Collected data entries

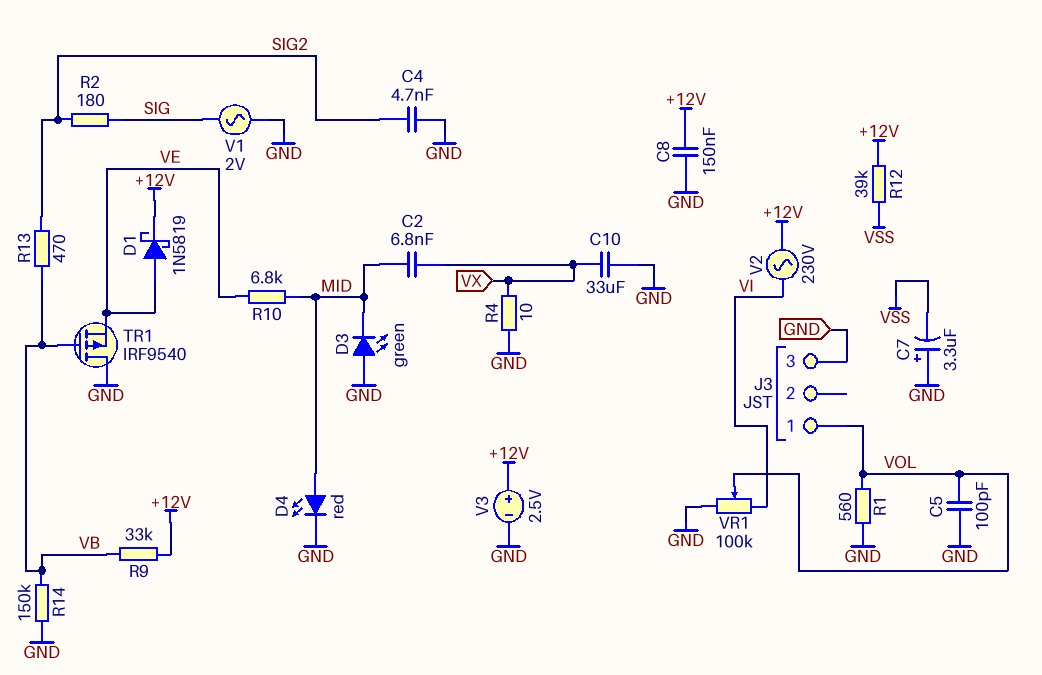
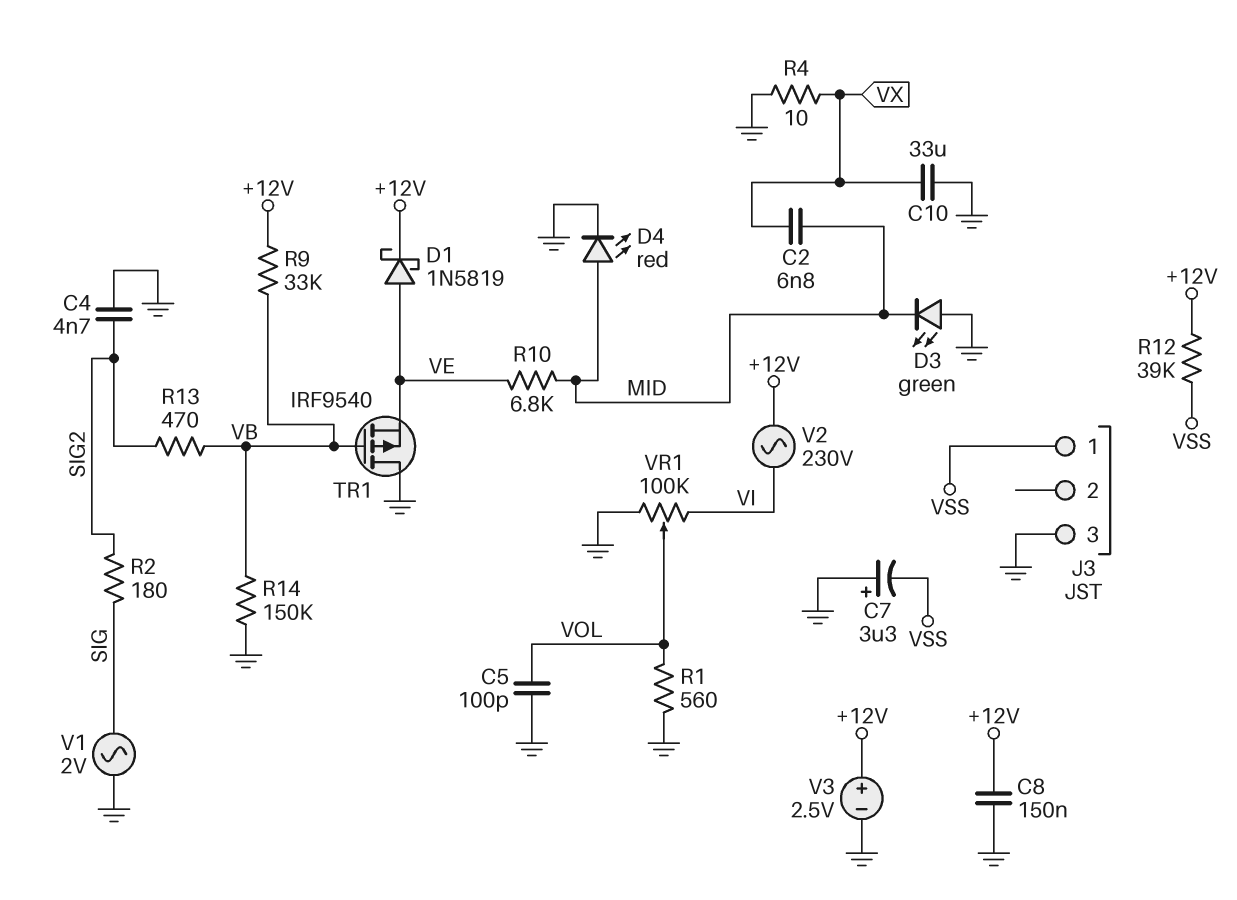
J3 pin 1: VOL -> VSS

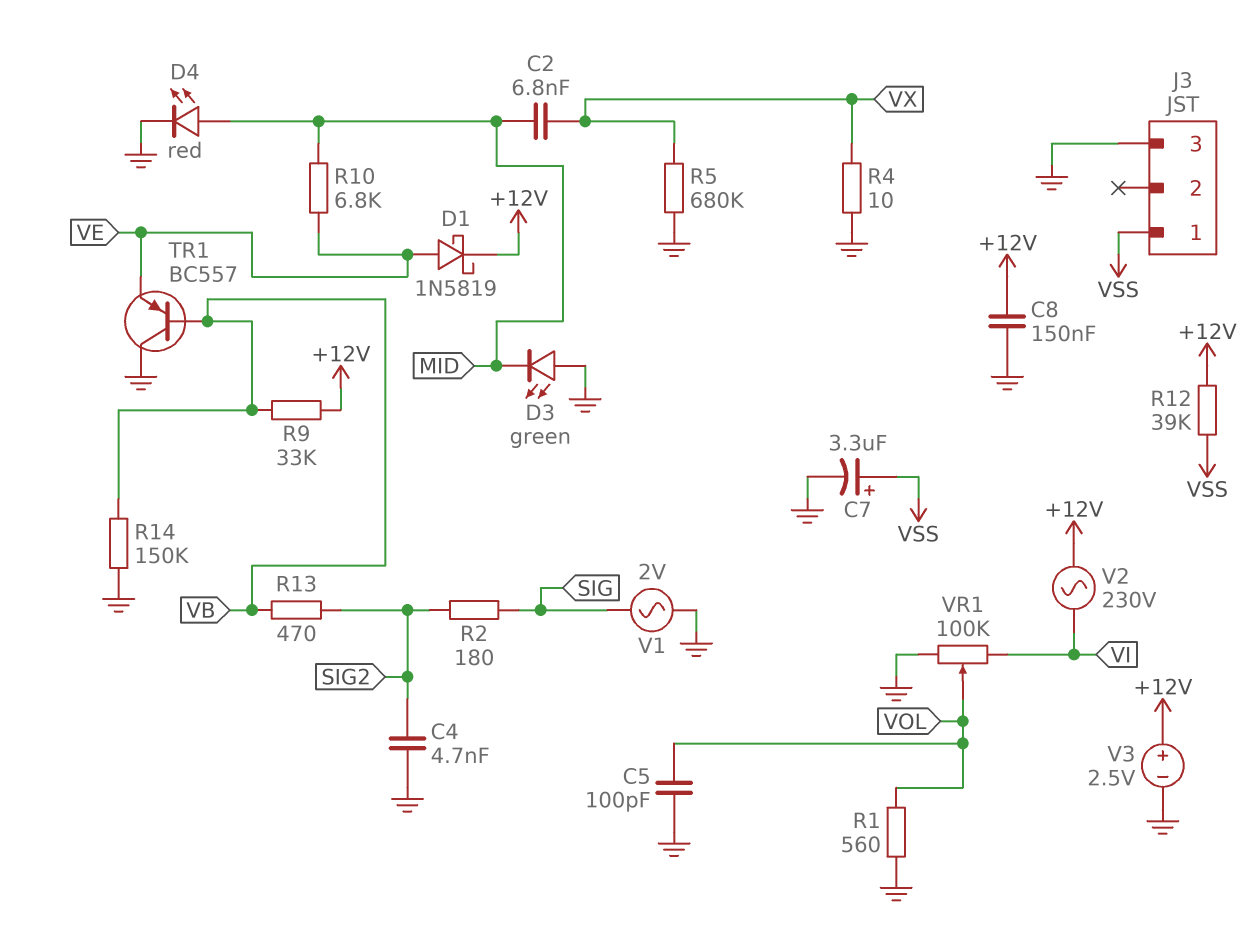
C7: 3.3uF (plus GND, minus VSS) -> 3.3uF (plus VSS, minus GND)
C10: 33uF (GND, VX) -> none
R5: none -> 680k (GND, VX)
TR1: PMOS IRF9540 (G VB, D GND, S VE) -> PNP BC557 (B VB, C GND, E VE)

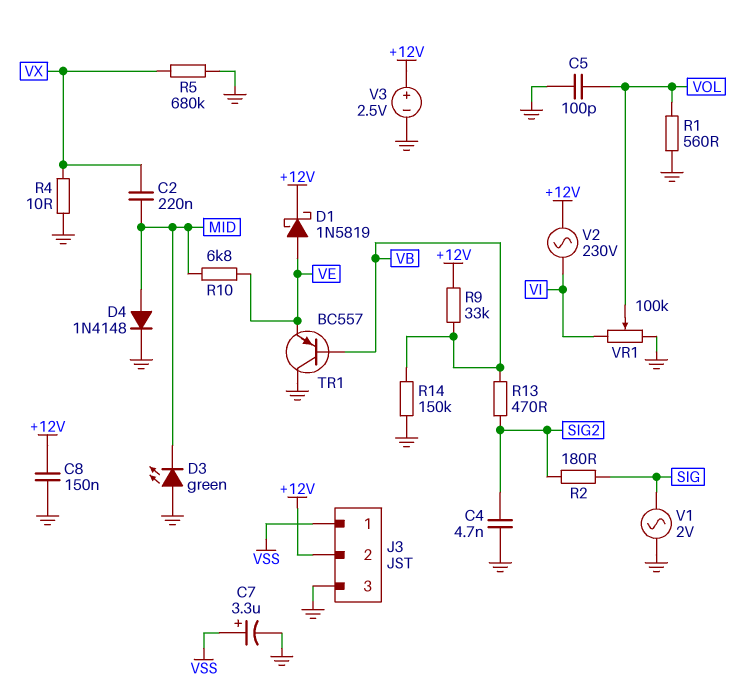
C2: 6.8nF (MID, VX) -> 220nF (MID, VX)
D4: LED red (A MID, K GND) -> diode 1N4148 (A MID, K GND)
J3 pin 2: none -> +12V
R12: 39k (+12V, VSS) -> none

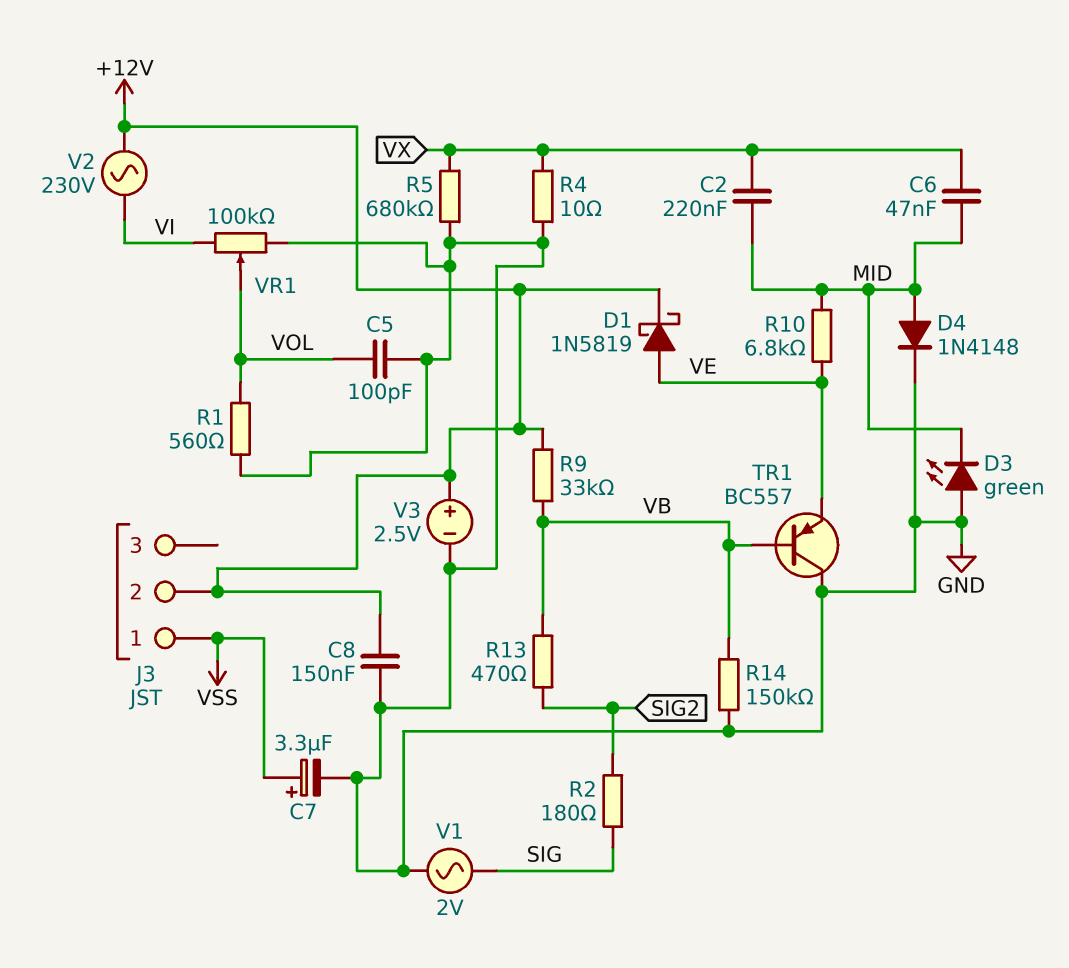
C4: 4.7nF (GND, SIG2) -> none
C6: none -> 47nF (MID, VX)
J3 pin 3: GND -> none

→ **WHAT TO WORK ON**:
The entries above need an exact copy without their pictures.

→ **EXERCISE RESPONSE**:
J3 pin 1: VOL -> VSS

C7: 3.3uF (plus GND, minus VSS) -> 3.3uF (plus VSS, minus GND)
C10: 33uF (GND, VX) -> none
R5: none -> 680k (GND, VX)
TR1: PMOS IRF9540 (G VB, D GND, S VE) -> PNP BC557 (B VB, C GND, E VE)

C2: 6.8nF (MID, VX) -> 220nF (MID, VX)
D4: LED red (A MID, K GND) -> diode 1N4148 (A MID, K GND)
J3 pin 2: none -> +12V
R12: 39k (+12V, VSS) -> none

C4: 4.7nF (GND, SIG2) -> none
C6: none -> 47nF (MID, VX)
J3 pin 3: GND -> none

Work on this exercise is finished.